What is being asked:
Each entry should be copied as it stands, leaving the pictures behind.

[Extracted data entries]
-=-=-

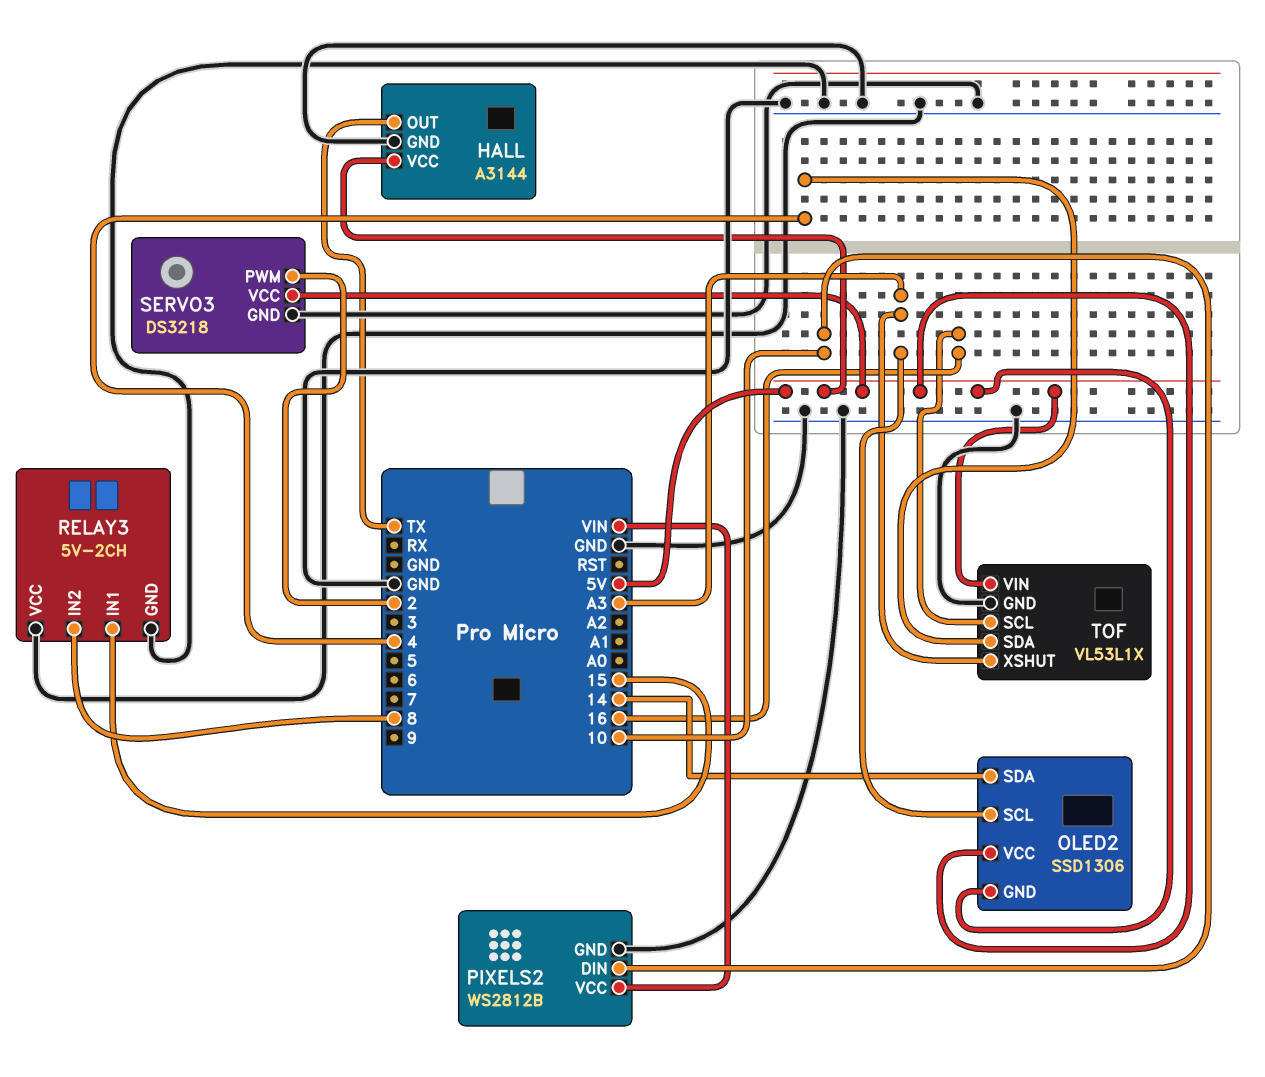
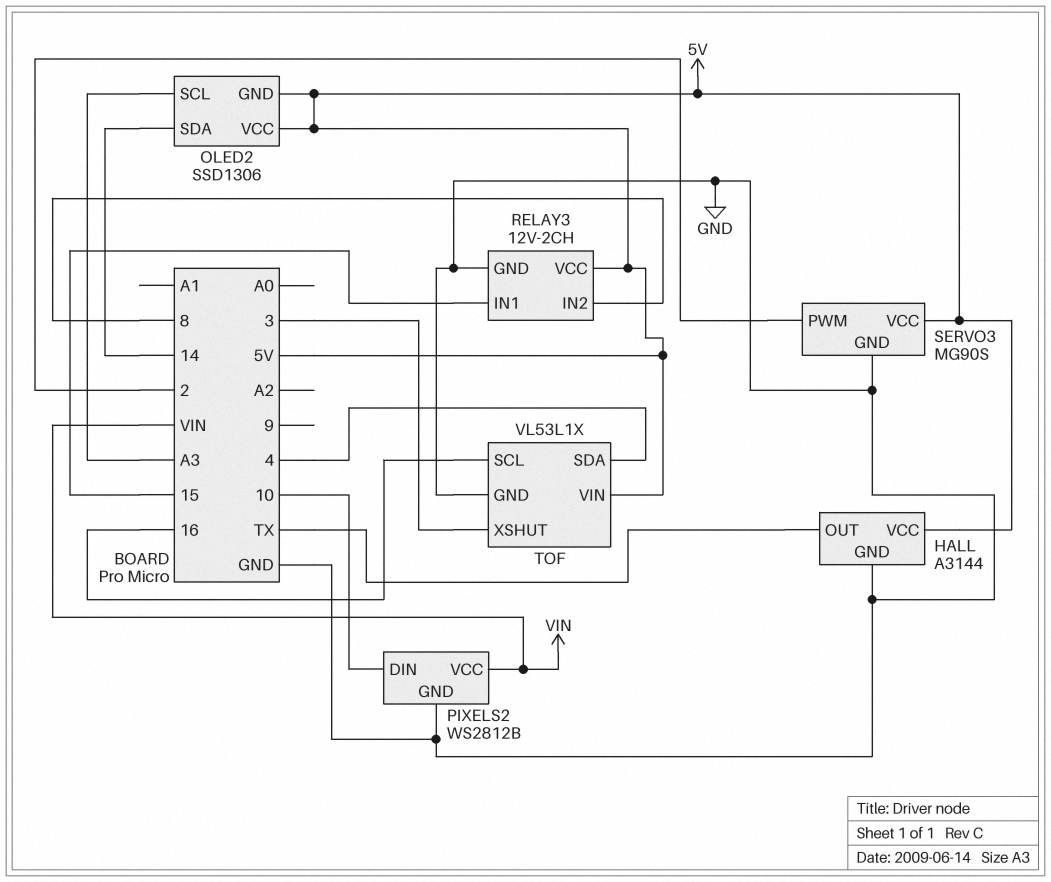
RELAY3: 5V-2CH -> 12V-2CH
RELAY3 pin VCC: GND -> 5V
SERVO3: DS3218 -> MG90S
TOF pin XSHUT: A3 -> 3

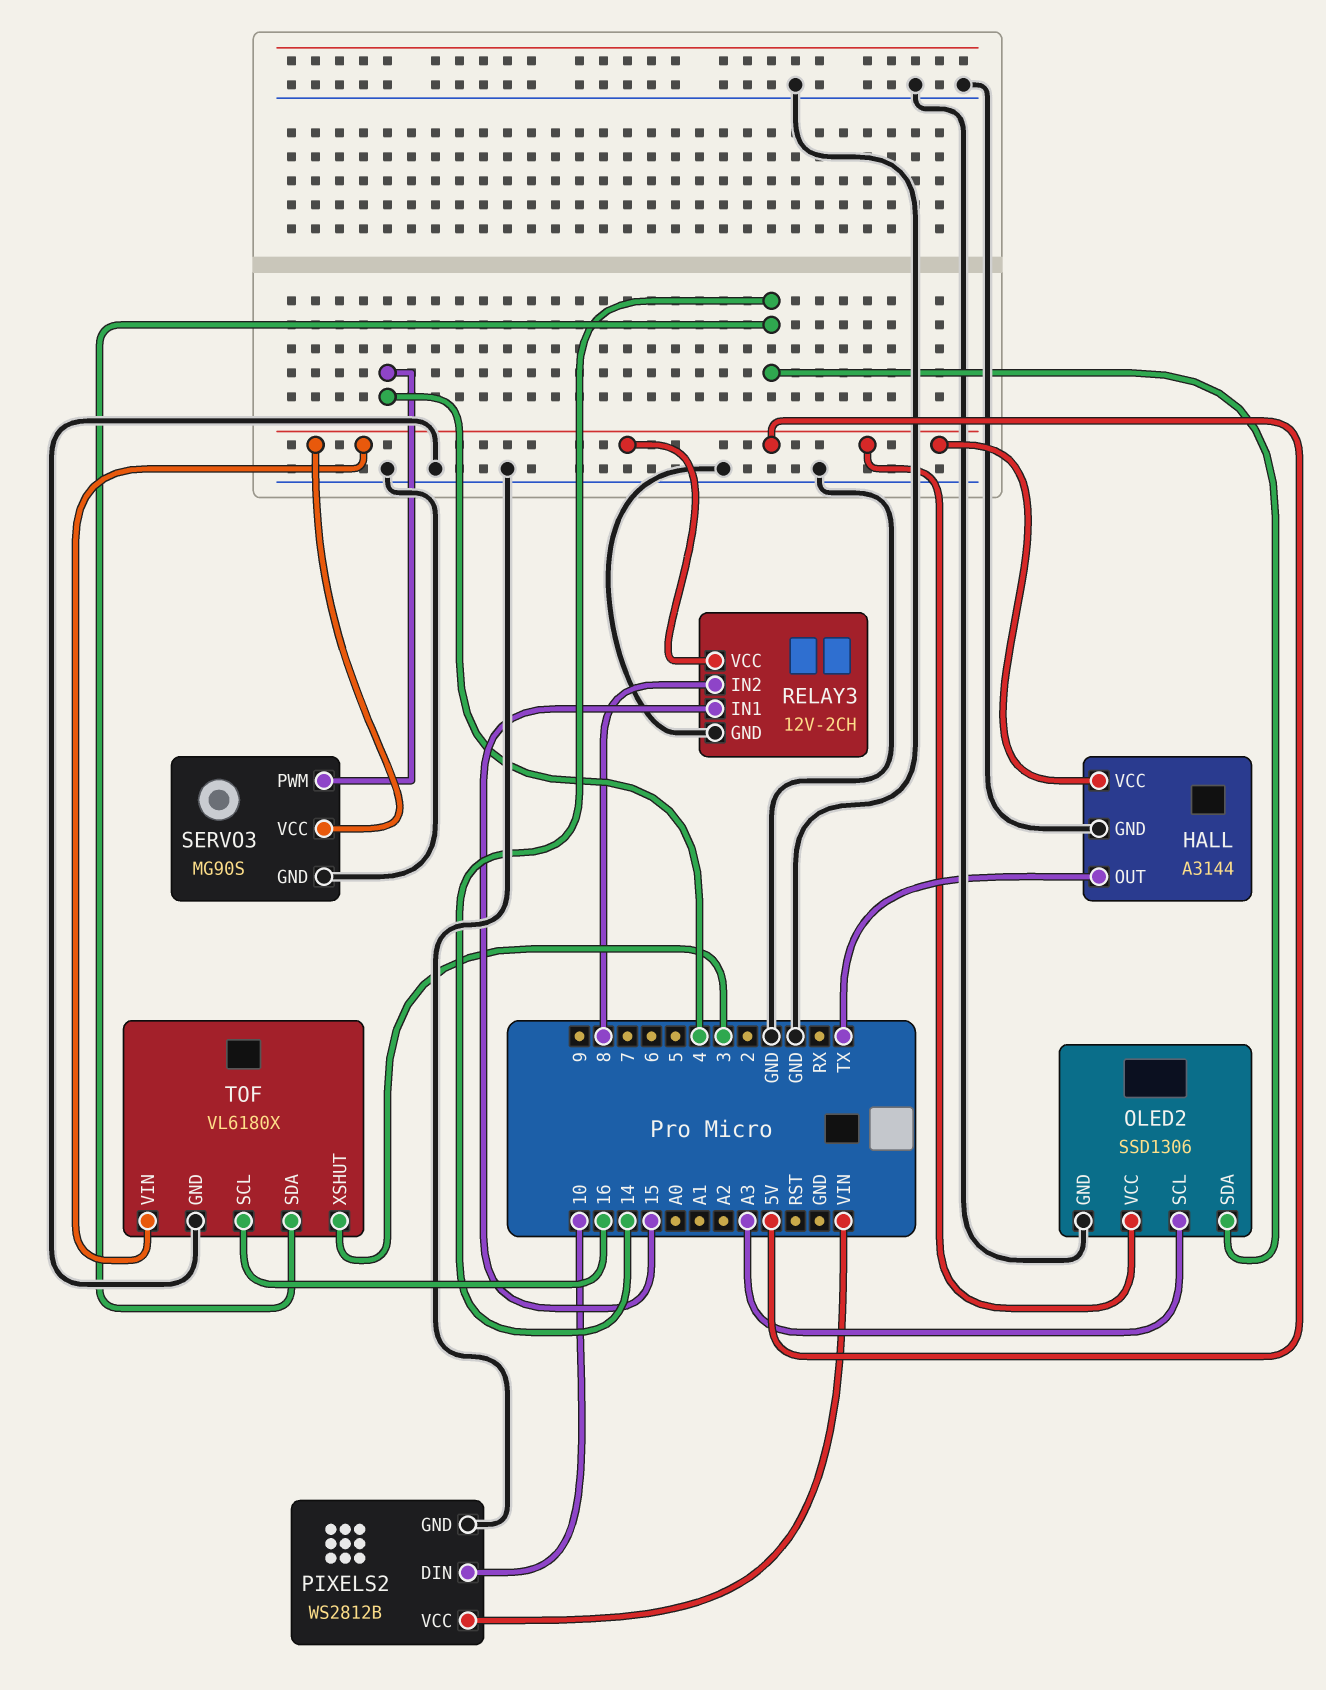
OLED2 pin GND: 5V -> GND
SERVO3 pin PWM: 2 -> 4
TOF: VL53L1X -> VL6180X
TOF pin SDA: 4 -> 14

-=-=-

Written answer:
RELAY3: 5V-2CH -> 12V-2CH
RELAY3 pin VCC: GND -> 5V
SERVO3: DS3218 -> MG90S
TOF pin XSHUT: A3 -> 3

OLED2 pin GND: 5V -> GND
SERVO3 pin PWM: 2 -> 4
TOF: VL53L1X -> VL6180X
TOF pin SDA: 4 -> 14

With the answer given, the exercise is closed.